Dataset records section start

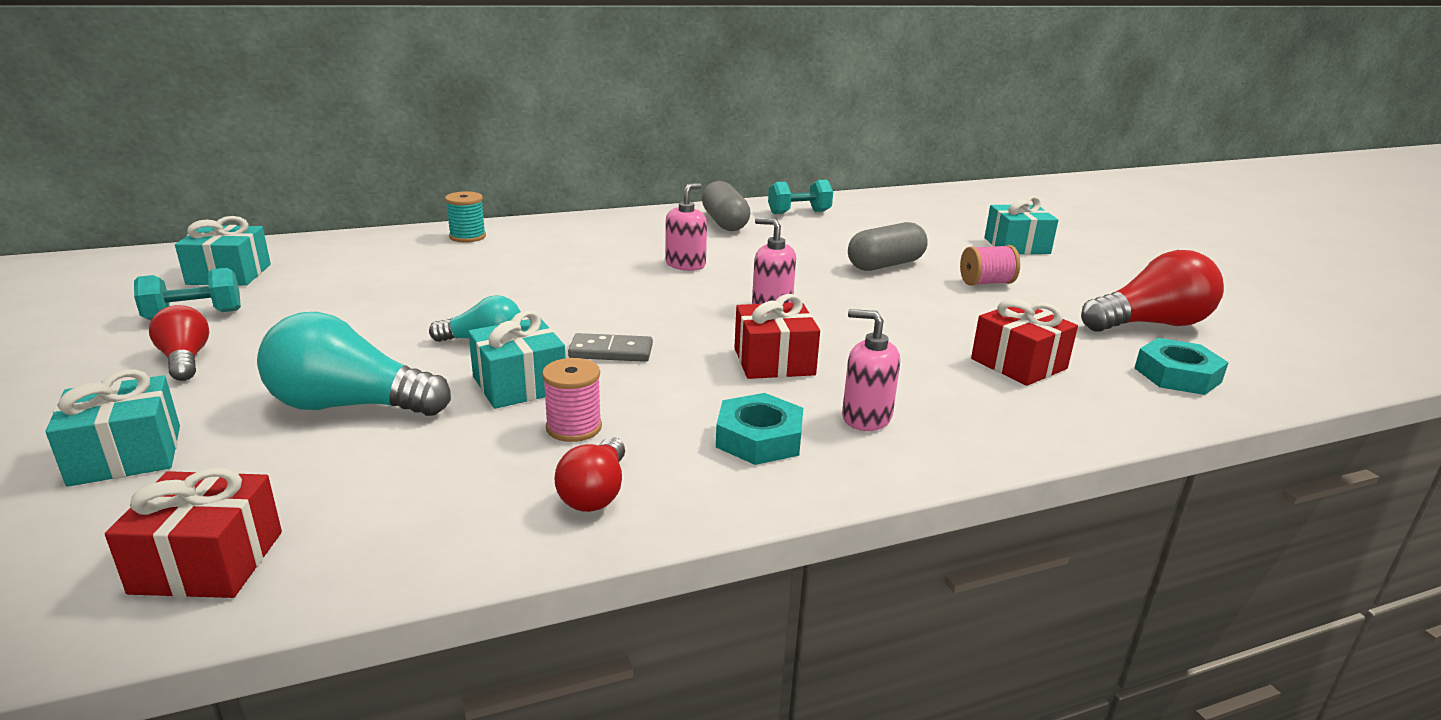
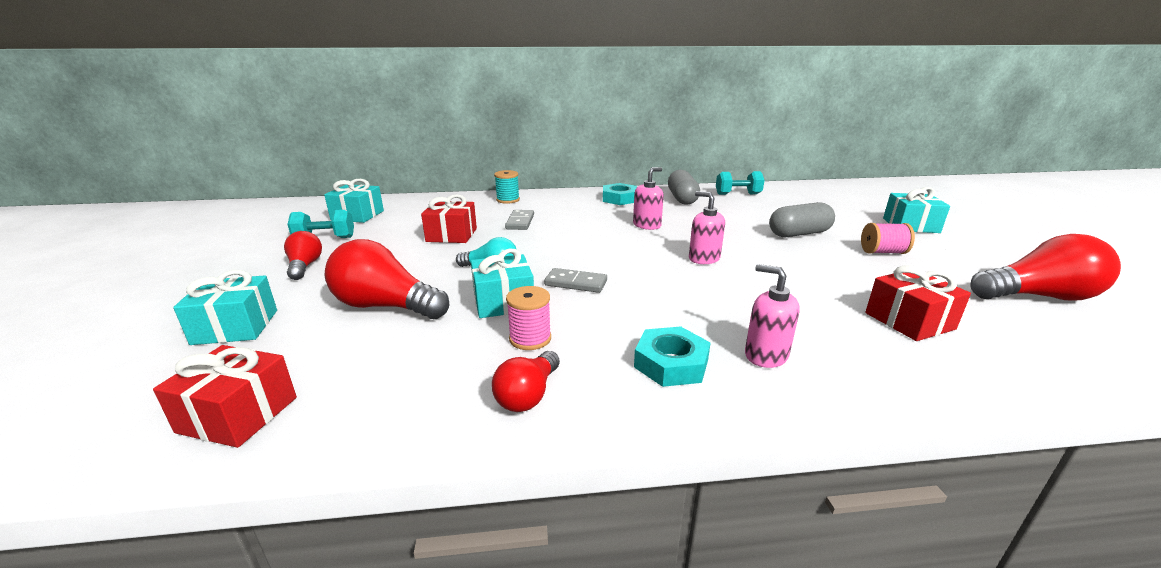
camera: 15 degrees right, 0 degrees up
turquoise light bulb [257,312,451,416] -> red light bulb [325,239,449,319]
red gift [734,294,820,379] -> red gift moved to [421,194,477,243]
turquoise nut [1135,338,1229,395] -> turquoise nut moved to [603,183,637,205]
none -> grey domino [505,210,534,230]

Dataset records section end
Dataset records section start

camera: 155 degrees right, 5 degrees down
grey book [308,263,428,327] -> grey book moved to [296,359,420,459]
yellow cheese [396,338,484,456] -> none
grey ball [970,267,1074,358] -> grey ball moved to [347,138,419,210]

Dataset records section end

• **Work required**
Since only part of the listing is wanted, copy exactly the lines from the one holding "turquoise light bulb" to the one holding "none -> grey domino [505,210,534,230]", both included.

• **Your response**
turquoise light bulb [257,312,451,416] -> red light bulb [325,239,449,319]
red gift [734,294,820,379] -> red gift moved to [421,194,477,243]
turquoise nut [1135,338,1229,395] -> turquoise nut moved to [603,183,637,205]
none -> grey domino [505,210,534,230]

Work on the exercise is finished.